- _Description of the task_: Repeat the lines from the one containing "IC1: LM338 -> LD1086" through the last line of the data, exactly, pictures omitted.

Difference listings:

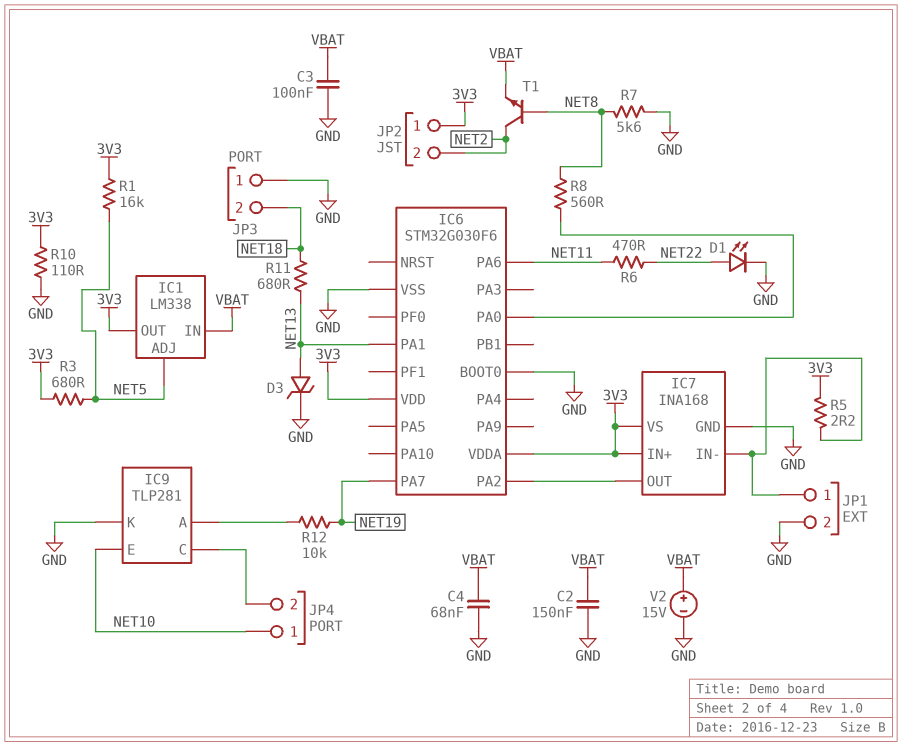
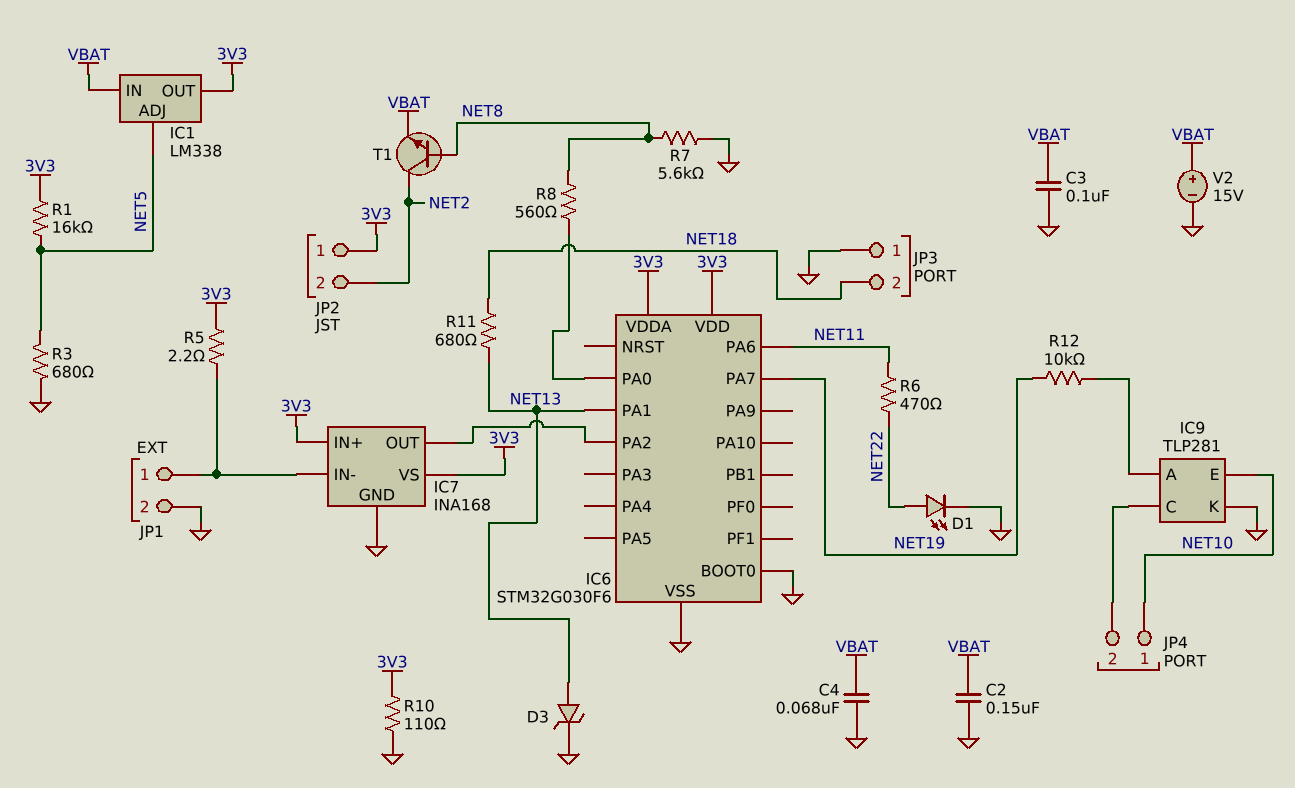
R3: 680 (3V3, NET5) -> 680 (GND, NET5)

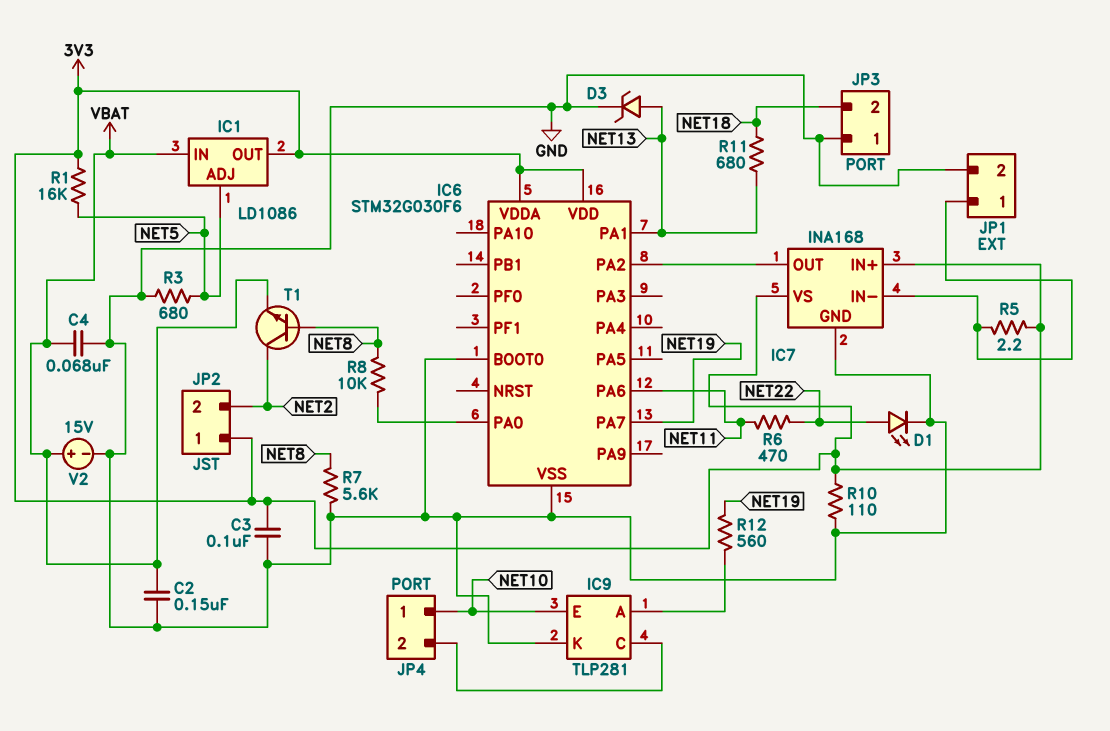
C3: 100nF (GND, VBAT) -> 100nF (3V3, GND)
IC1: LM338 -> LD1086
R8: 560 (IC6/PA0, NET8) -> 10k (IC6/PA0, NET8)
R12: 10k (IC9/A, NET19) -> 560 (IC9/A, NET19)

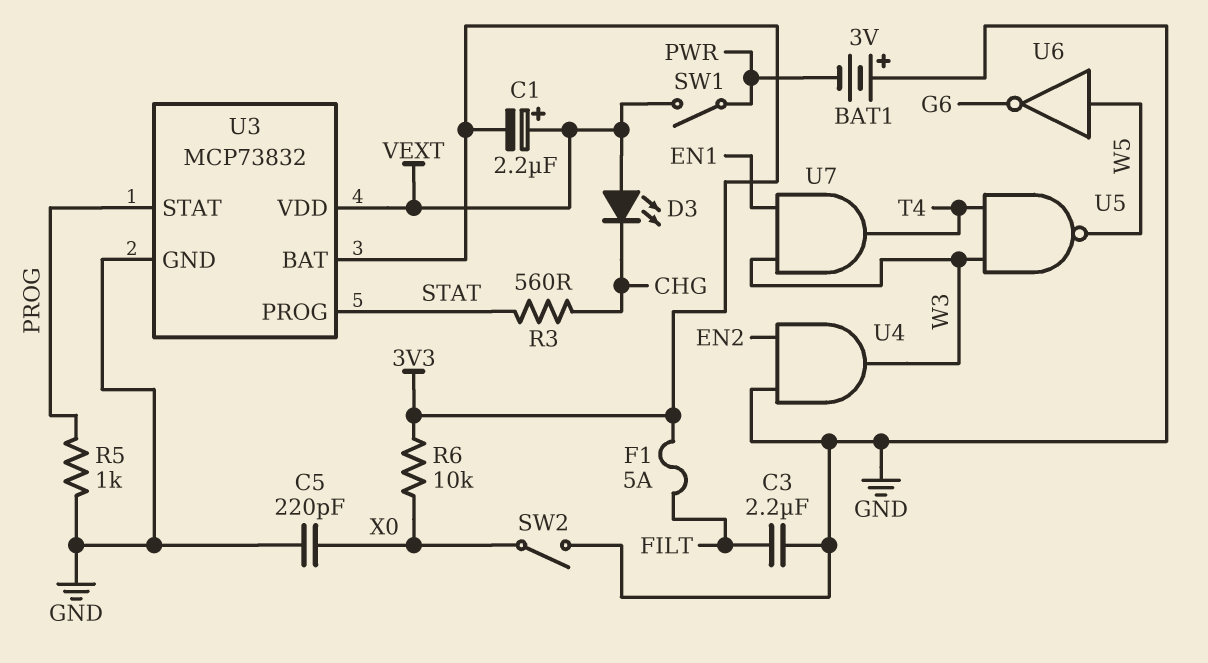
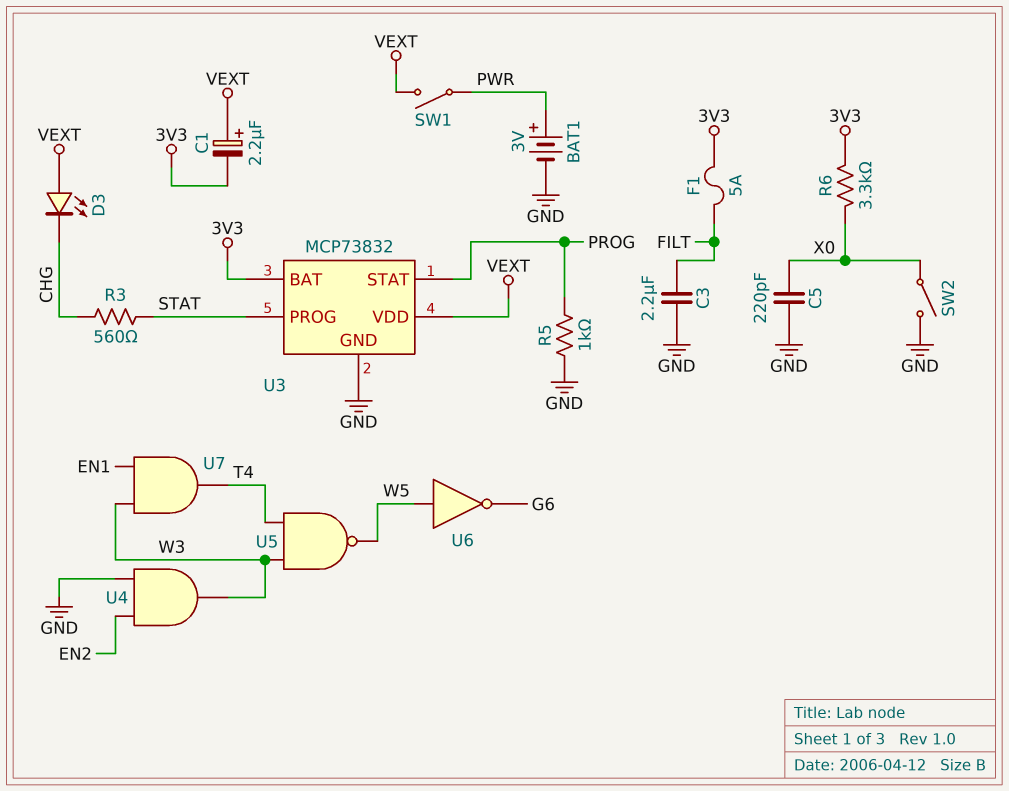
BAT1: 3V (plus GND, minus PWR) -> 3V (plus PWR, minus GND)
R6: 10k (3V3, X0) -> 3.3k (3V3, X0)

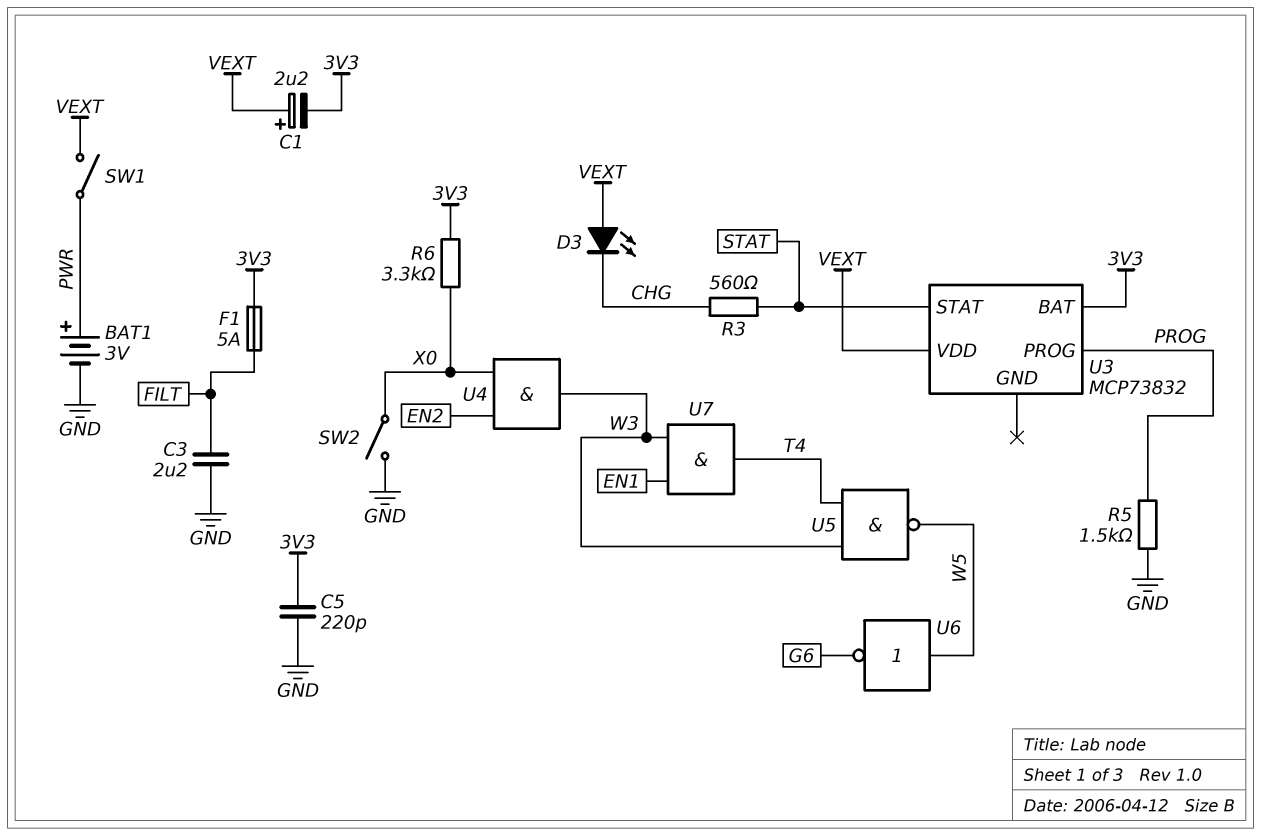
C5: 220pF (GND, X0) -> 220pF (3V3, GND)
R5: 1k (GND, PROG) -> 1.5k (GND, PROG)
U3 pin GND: GND -> none
U3 pin PROG: STAT -> PROG
U3 pin STAT: PROG -> STAT
U4: AND (in EN2, in GND, out W3) -> AND (in EN2, in X0, out W3)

- _Expected answer_:
IC1: LM338 -> LD1086
R8: 560 (IC6/PA0, NET8) -> 10k (IC6/PA0, NET8)
R12: 10k (IC9/A, NET19) -> 560 (IC9/A, NET19)

BAT1: 3V (plus GND, minus PWR) -> 3V (plus PWR, minus GND)
R6: 10k (3V3, X0) -> 3.3k (3V3, X0)

C5: 220pF (GND, X0) -> 220pF (3V3, GND)
R5: 1k (GND, PROG) -> 1.5k (GND, PROG)
U3 pin GND: GND -> none
U3 pin PROG: STAT -> PROG
U3 pin STAT: PROG -> STAT
U4: AND (in EN2, in GND, out W3) -> AND (in EN2, in X0, out W3)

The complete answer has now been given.